◆ ENTRIES SUPPLIED ◆
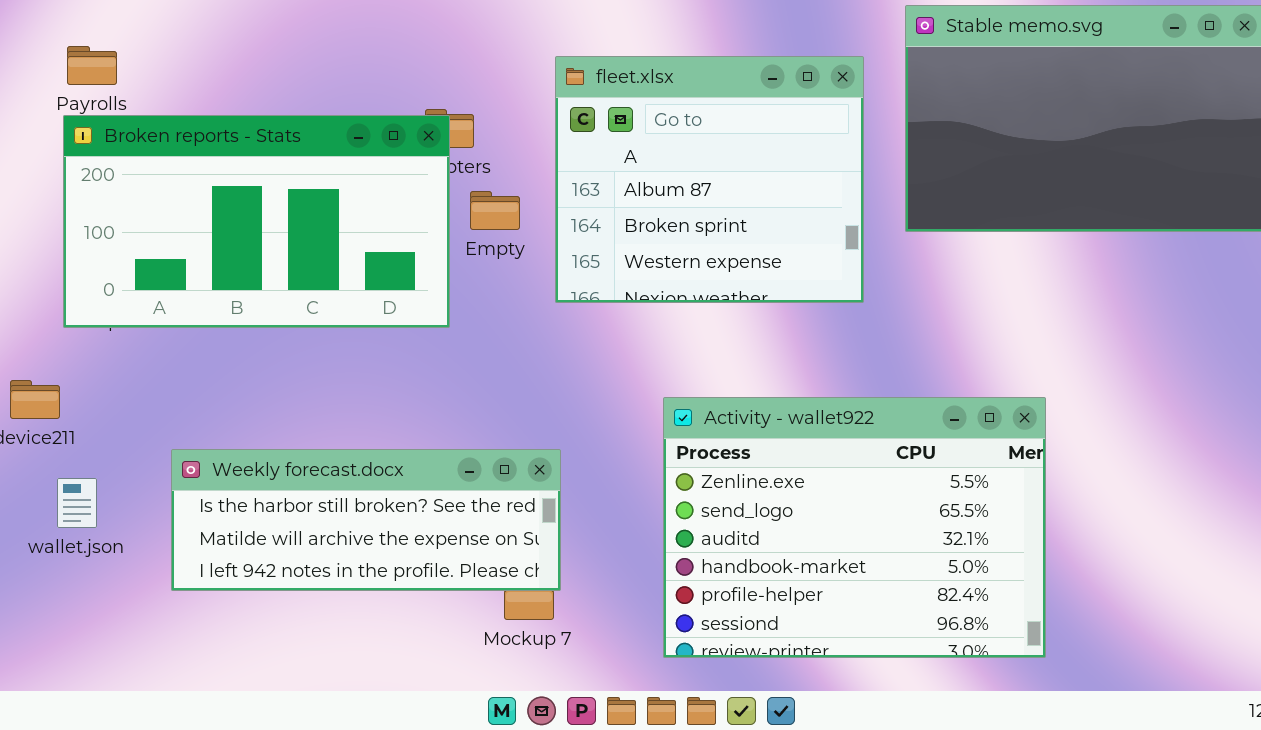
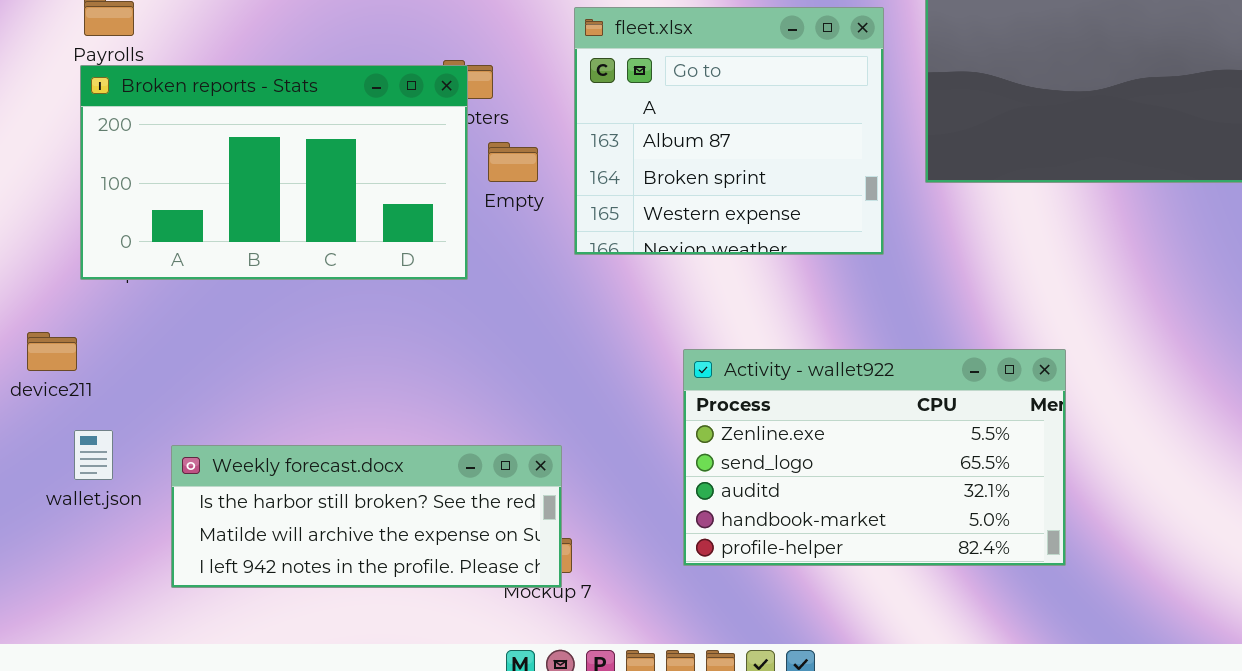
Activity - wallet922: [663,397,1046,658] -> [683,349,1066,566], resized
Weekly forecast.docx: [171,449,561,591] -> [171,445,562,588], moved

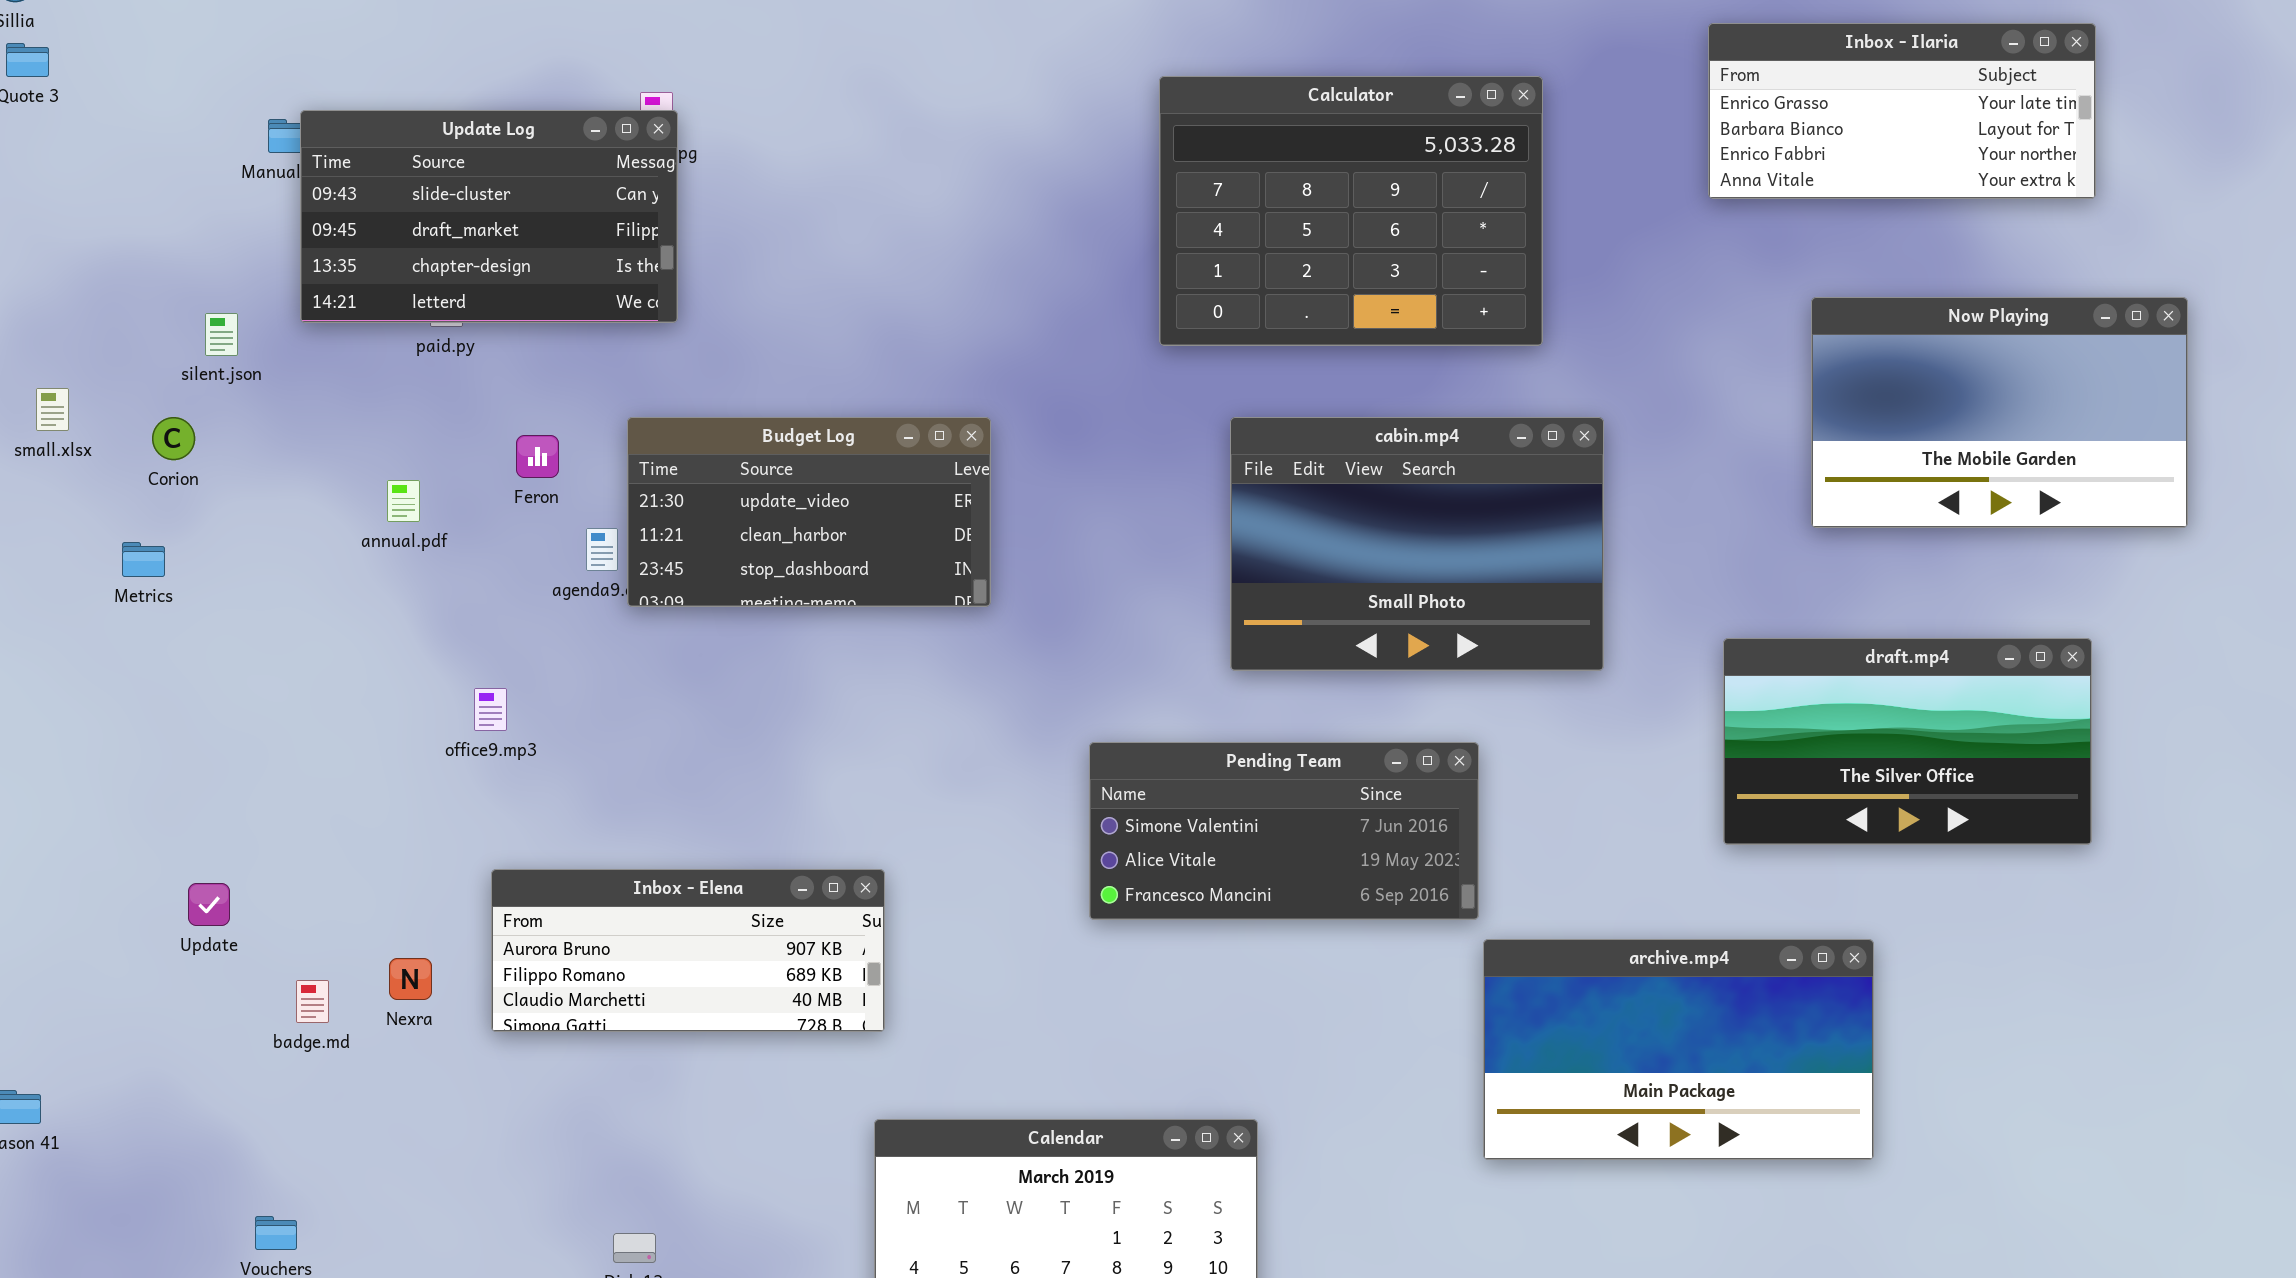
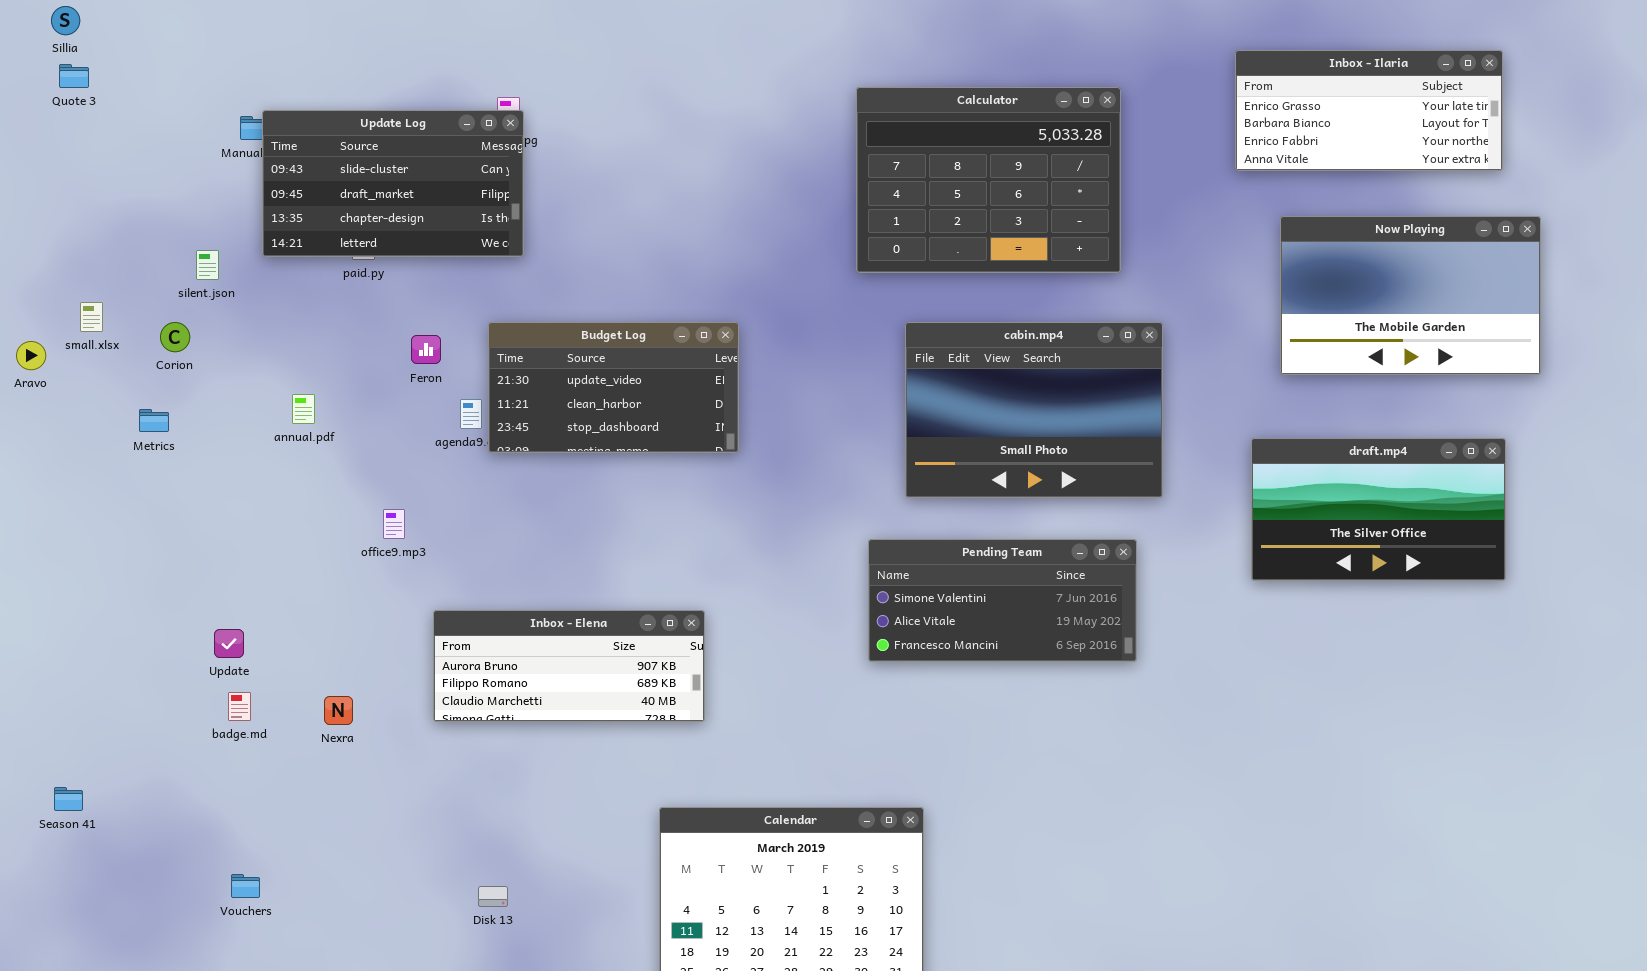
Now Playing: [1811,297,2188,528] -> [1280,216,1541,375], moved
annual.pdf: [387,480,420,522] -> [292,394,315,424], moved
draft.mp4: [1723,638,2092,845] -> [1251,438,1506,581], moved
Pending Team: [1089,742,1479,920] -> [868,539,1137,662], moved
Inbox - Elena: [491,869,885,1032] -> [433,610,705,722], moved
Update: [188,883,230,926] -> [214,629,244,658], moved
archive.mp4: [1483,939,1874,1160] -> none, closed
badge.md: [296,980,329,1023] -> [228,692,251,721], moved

◆ WHAT THE TASK ASKS ◆
Extract the part of the records that opens with the line containing "Weekly forecast.docx: [171,449,561,591]" and closes with the line containing "draft.mp4: [1723,638,2092,845] ->". Take only those lines, exactly, and no pictures.

◆ TASK OUTPUT ◆
Weekly forecast.docx: [171,449,561,591] -> [171,445,562,588], moved

Now Playing: [1811,297,2188,528] -> [1280,216,1541,375], moved
annual.pdf: [387,480,420,522] -> [292,394,315,424], moved
draft.mp4: [1723,638,2092,845] -> [1251,438,1506,581], moved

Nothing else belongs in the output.